(Collection entries)
################
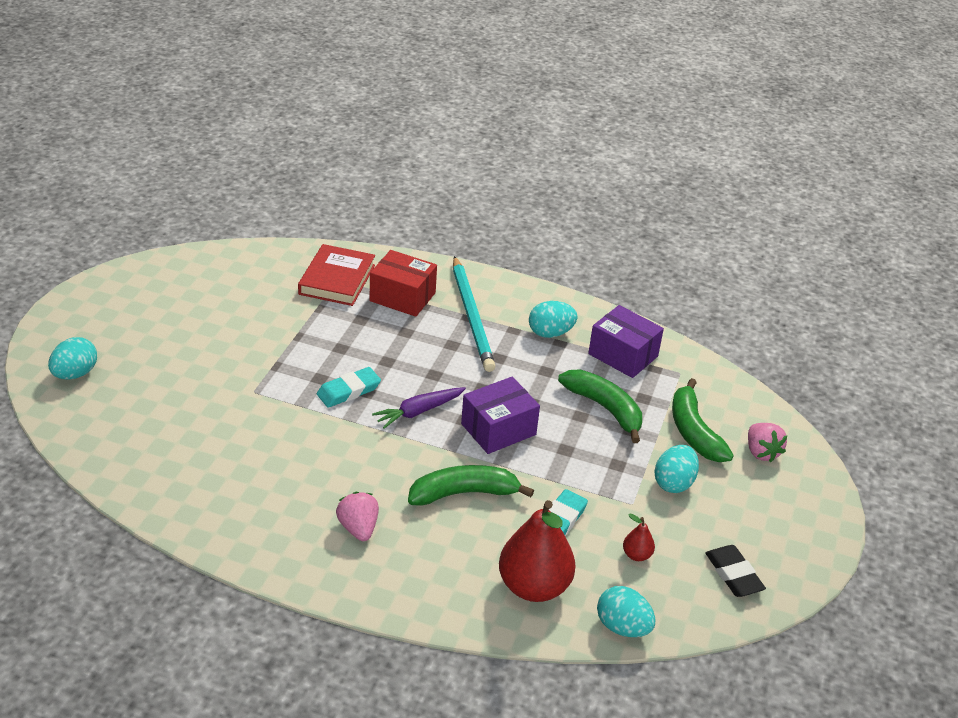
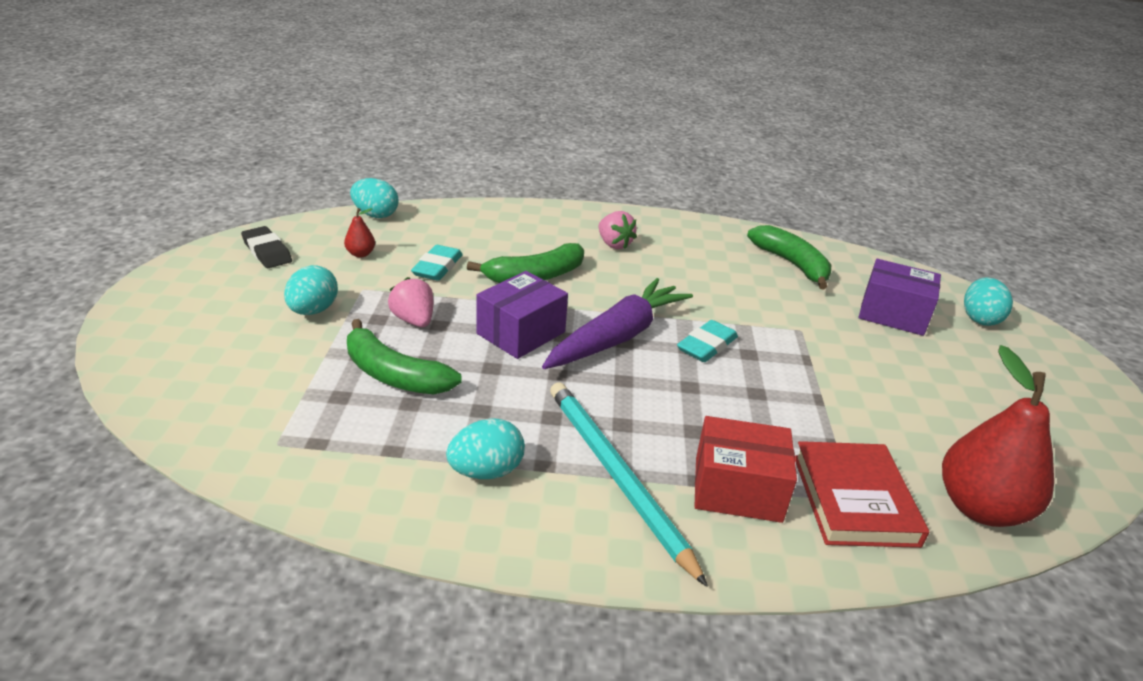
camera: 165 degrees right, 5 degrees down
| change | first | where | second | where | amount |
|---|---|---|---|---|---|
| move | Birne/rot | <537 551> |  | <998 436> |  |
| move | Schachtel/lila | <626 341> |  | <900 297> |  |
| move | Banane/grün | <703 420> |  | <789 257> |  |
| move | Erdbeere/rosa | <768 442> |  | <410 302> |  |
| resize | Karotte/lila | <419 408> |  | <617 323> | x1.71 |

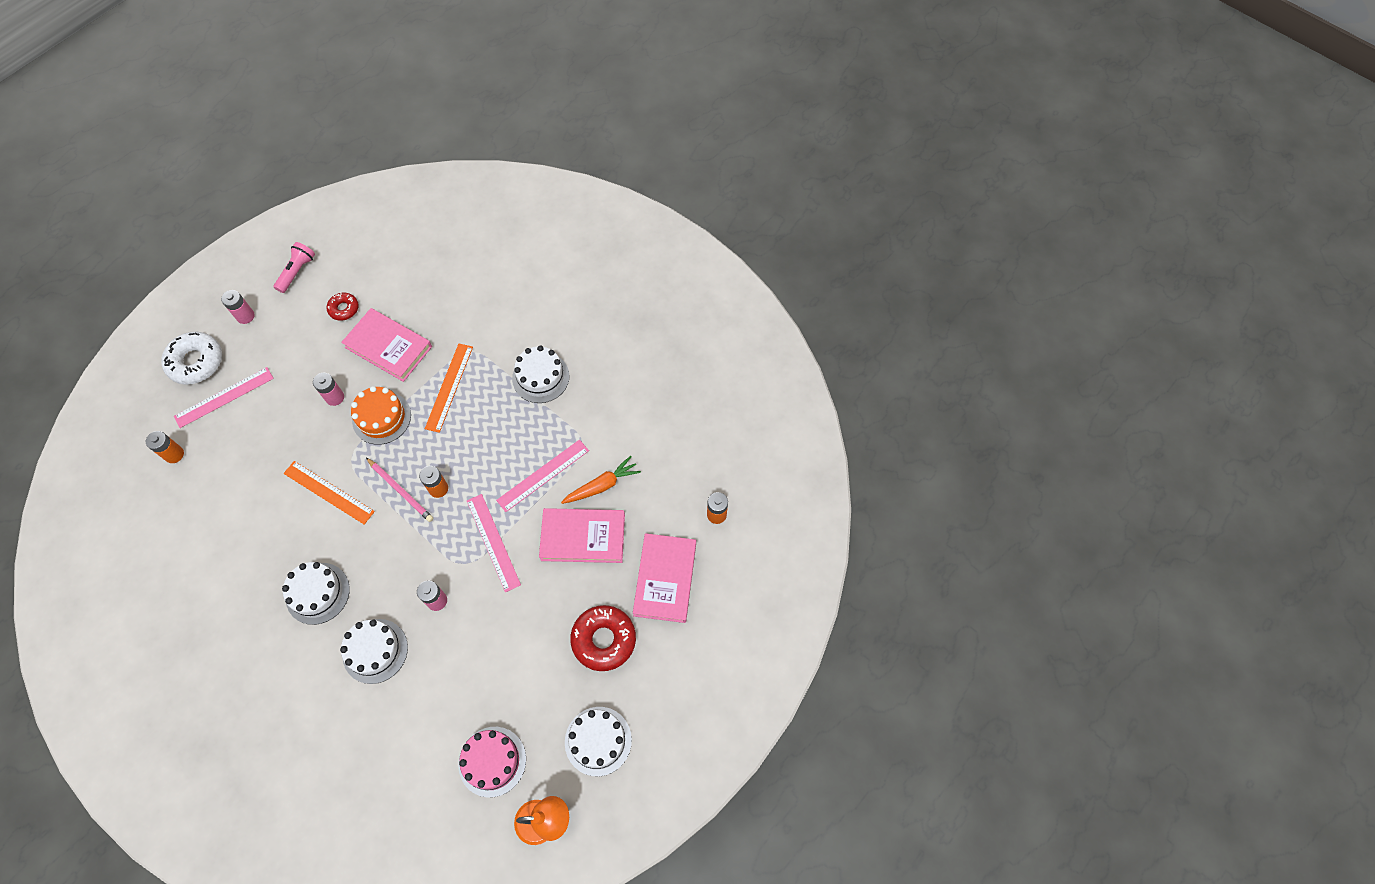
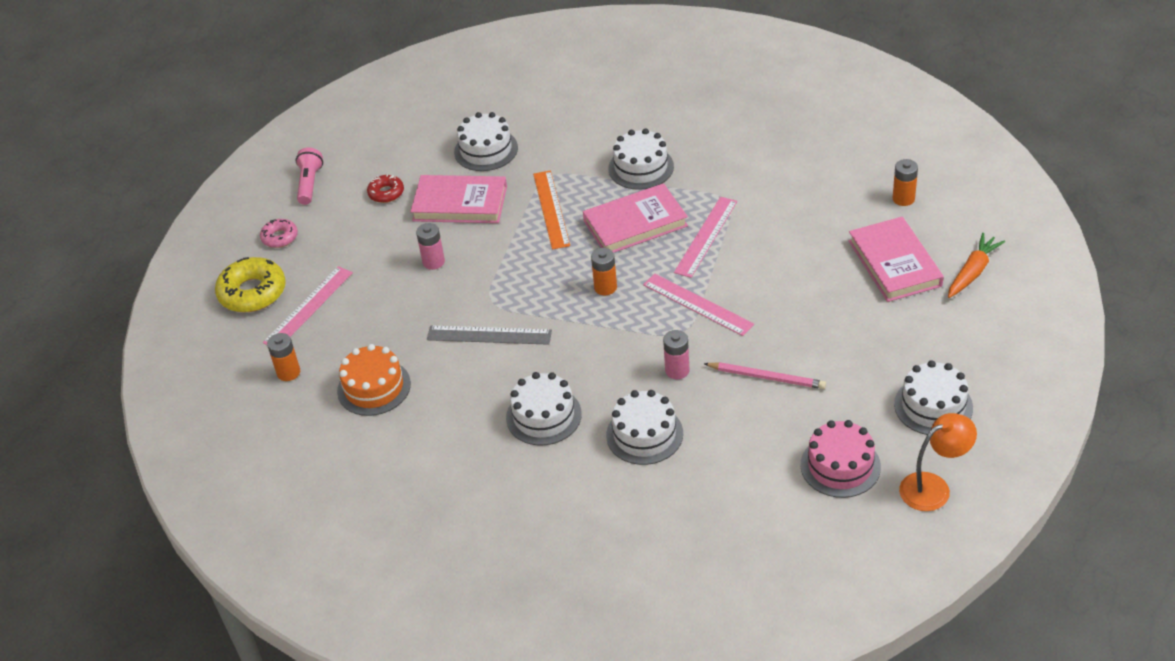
camera: 20 degrees left, 20 degrees down
| change | first | where | second | where | amount |
|---|---|---|---|---|---|
| delete | Donut/rot | <603 638> |  |  |  |
| insert |  |  | Kuchen/weiß | <486 141> |  |
| move | Kuchen/orange | <381 415> |  | <374 380> |  |
| move | Bleistift/rosa | <400 490> |  | <765 375> |  |
| move | Buch/rosa | <582 535> |  | <635 218> |  |
| move | Karotte/orange | <601 480> |  | <976 265> |  |
| replace | Batterie/rosa | <238 307> | Donut/rosa | <279 233> |  |
| recolor | Donut/weiß | <191 358> | Donut/gelb | <250 284> |  |
| recolor | Lineal/orange | <329 493> | Lineal/grau | <489 335> |  |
################
Description of the task » A word-for-word copy is required of the lines above from the line with "move | Schachtel/lila" through the last line of the data; no other lines and no pictures belong in it.

Result of the exercise »
| move | Schachtel/lila | <626 341> |  | <900 297> |  |
| move | Banane/grün | <703 420> |  | <789 257> |  |
| move | Erdbeere/rosa | <768 442> |  | <410 302> |  |
| resize | Karotte/lila | <419 408> |  | <617 323> | x1.71 |

camera: 20 degrees left, 20 degrees down
| change | first | where | second | where | amount |
|---|---|---|---|---|---|
| delete | Donut/rot | <603 638> |  |  |  |
| insert |  |  | Kuchen/weiß | <486 141> |  |
| move | Kuchen/orange | <381 415> |  | <374 380> |  |
| move | Bleistift/rosa | <400 490> |  | <765 375> |  |
| move | Buch/rosa | <582 535> |  | <635 218> |  |
| move | Karotte/orange | <601 480> |  | <976 265> |  |
| replace | Batterie/rosa | <238 307> | Donut/rosa | <279 233> |  |
| recolor | Donut/weiß | <191 358> | Donut/gelb | <250 284> |  |
| recolor | Lineal/orange | <329 493> | Lineal/grau | <489 335> |  |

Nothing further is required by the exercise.